• **Request**
Change "word" to "term" throughout the lines below, leaving everything else as it is. Omit the pictures.

[Records from a collection]
-- BEGIN --
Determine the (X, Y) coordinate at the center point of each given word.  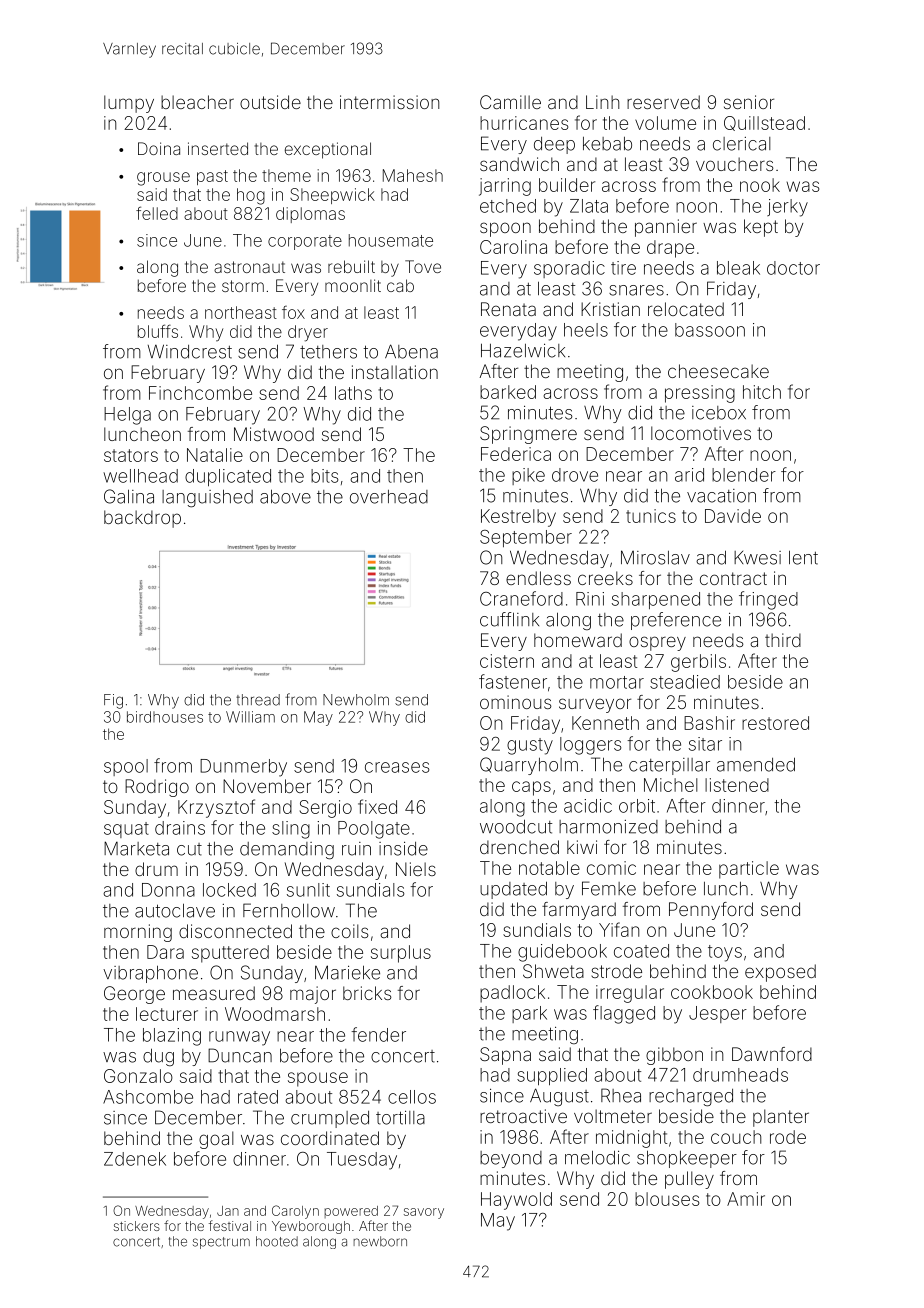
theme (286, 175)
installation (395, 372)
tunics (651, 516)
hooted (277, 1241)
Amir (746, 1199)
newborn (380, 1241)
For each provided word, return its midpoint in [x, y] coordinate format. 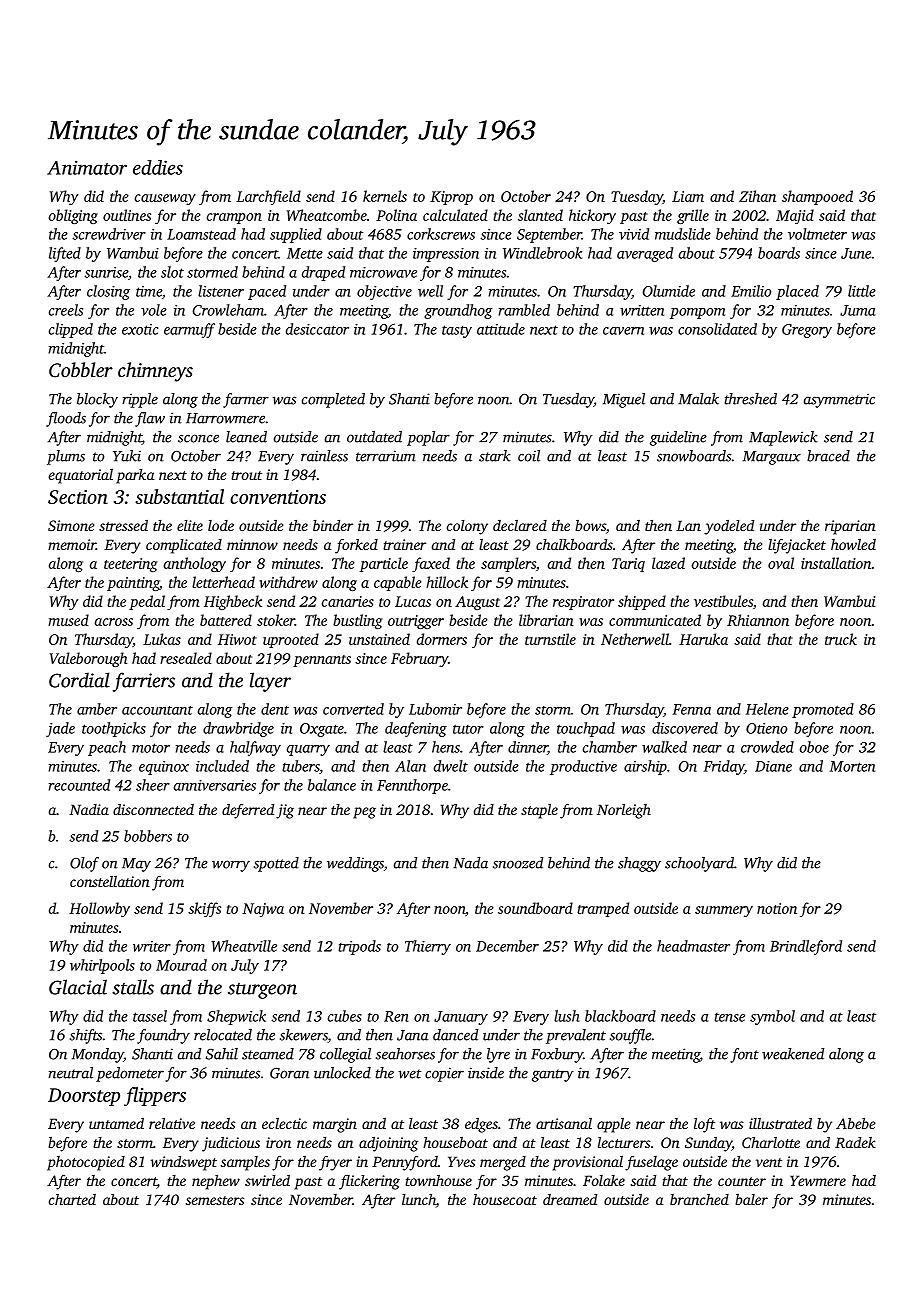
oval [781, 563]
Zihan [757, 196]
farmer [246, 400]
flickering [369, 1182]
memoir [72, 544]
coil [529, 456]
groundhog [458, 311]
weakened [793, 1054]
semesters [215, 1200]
-- END --
• **Output for this task**
Determine the (X, Y) coordinate at the center point of each given term.  
theme (286, 175)
installation (395, 372)
tunics (651, 516)
hooted (277, 1241)
Amir (746, 1199)
newborn (380, 1241)
For each provided term, return its midpoint in [x, y] coordinate format. 
oval [781, 563]
Zihan [757, 196]
farmer [246, 400]
flickering [369, 1182]
memoir [72, 544]
coil [529, 456]
groundhog [458, 311]
weakened [793, 1054]
semesters [215, 1200]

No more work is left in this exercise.